§ **Your task**
Beginning at the line that contains "VR3: 500k (BUF, GND, wiper", repeat each line exactly through the last one of the records below, and leave out the pictures.

§ **Source records**
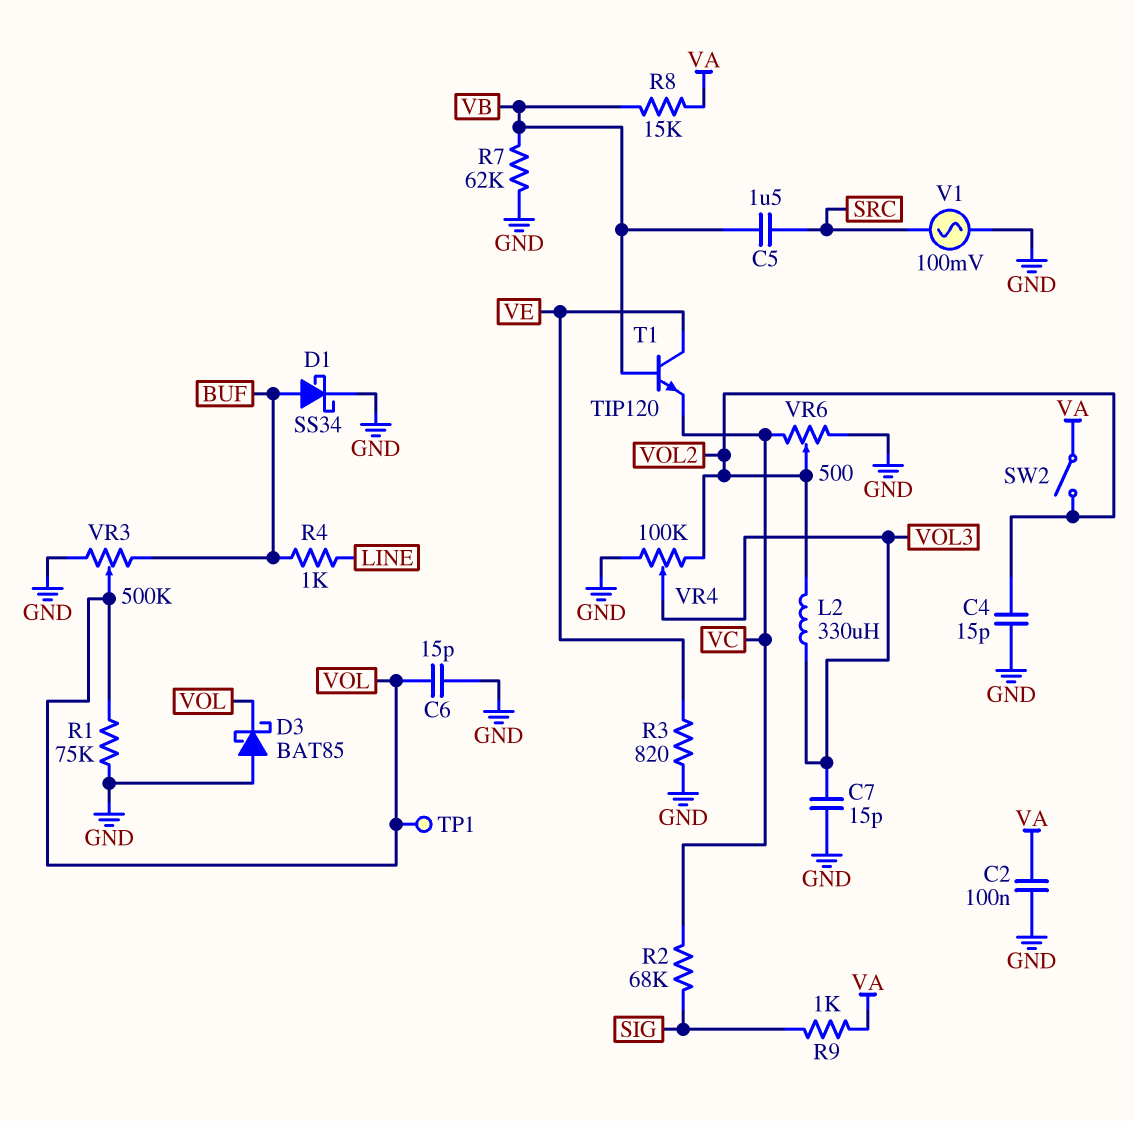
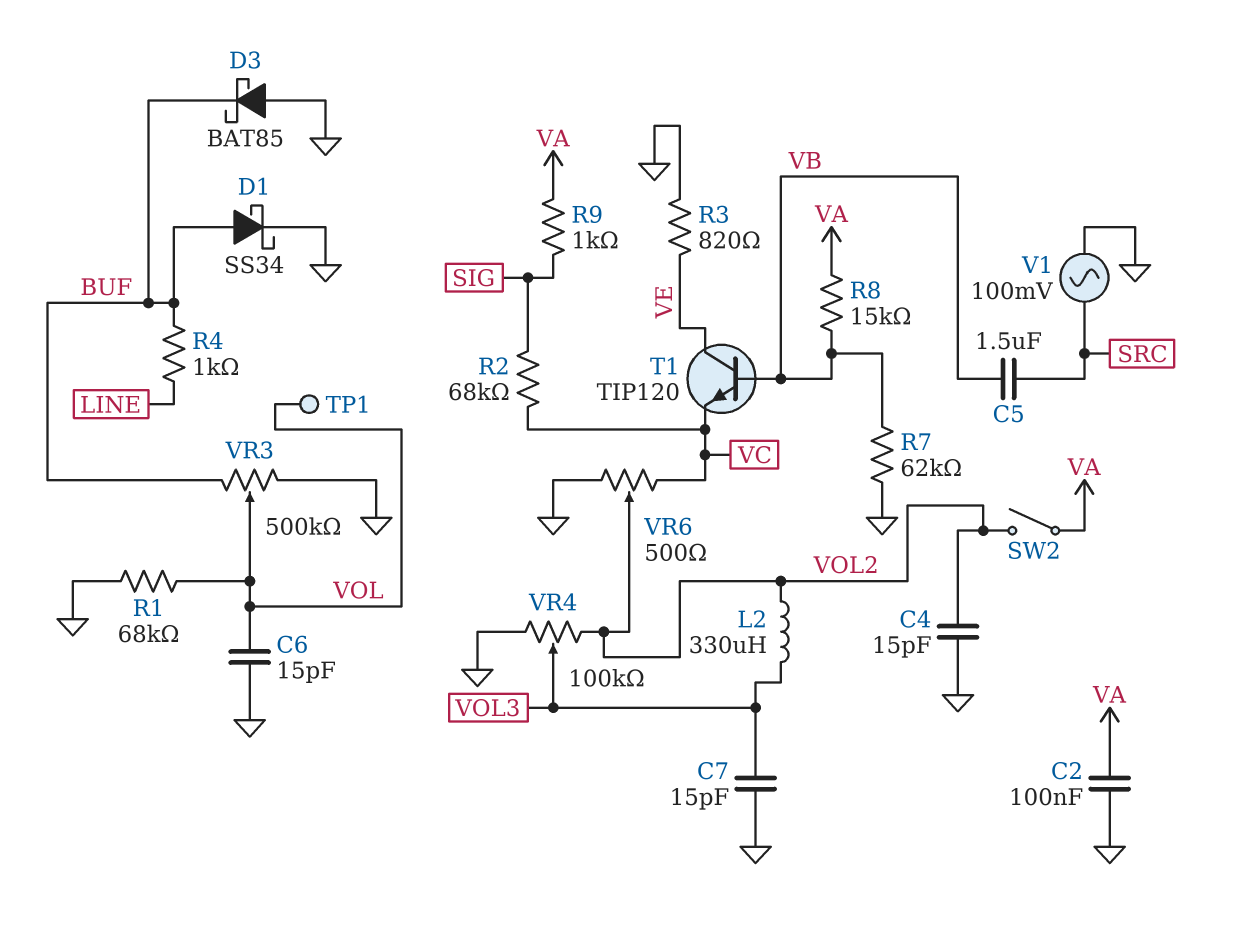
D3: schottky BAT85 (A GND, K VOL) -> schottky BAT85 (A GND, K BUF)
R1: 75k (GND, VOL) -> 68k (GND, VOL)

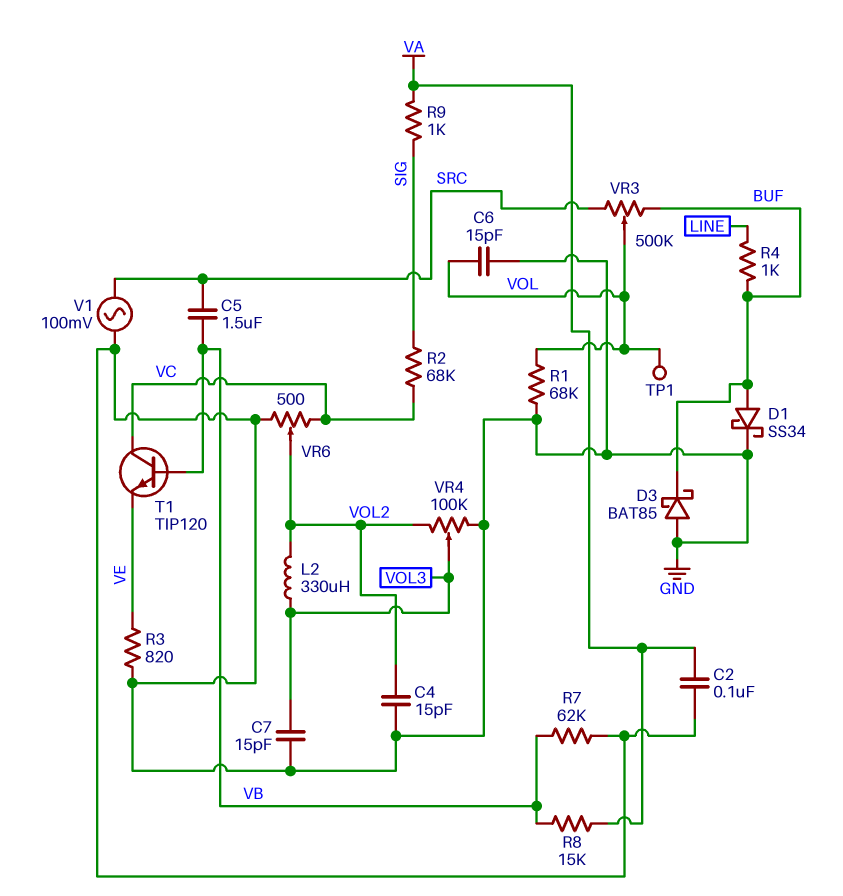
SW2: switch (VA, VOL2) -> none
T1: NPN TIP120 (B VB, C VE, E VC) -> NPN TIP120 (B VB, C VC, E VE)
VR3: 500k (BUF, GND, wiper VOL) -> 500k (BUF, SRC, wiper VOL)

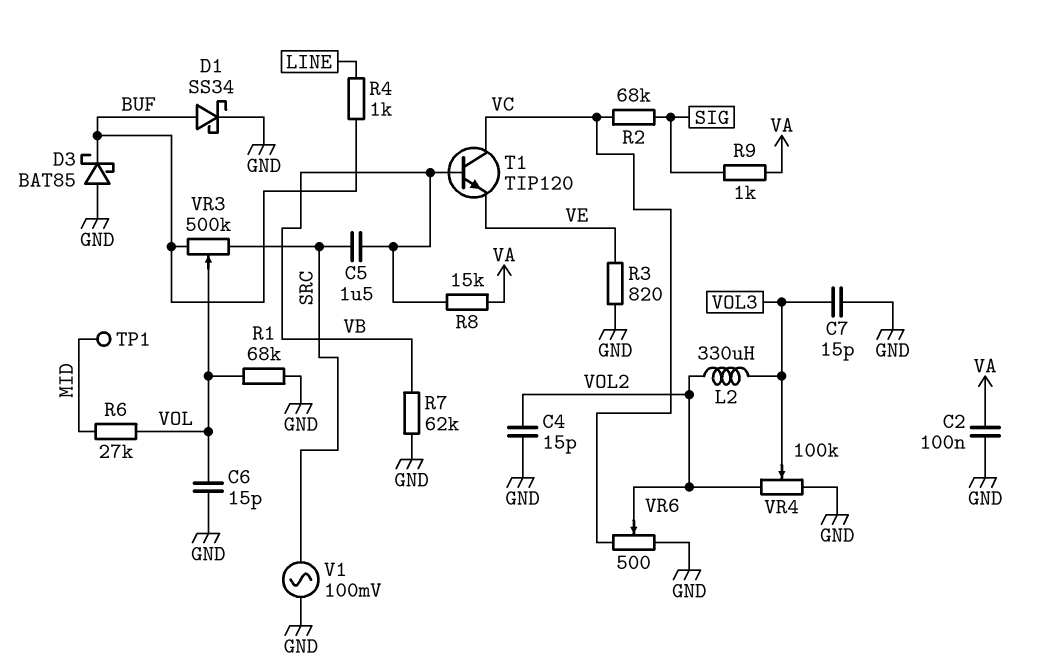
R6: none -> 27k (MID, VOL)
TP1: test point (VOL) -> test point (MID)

§ **Exercise response**
VR3: 500k (BUF, GND, wiper VOL) -> 500k (BUF, SRC, wiper VOL)

R6: none -> 27k (MID, VOL)
TP1: test point (VOL) -> test point (MID)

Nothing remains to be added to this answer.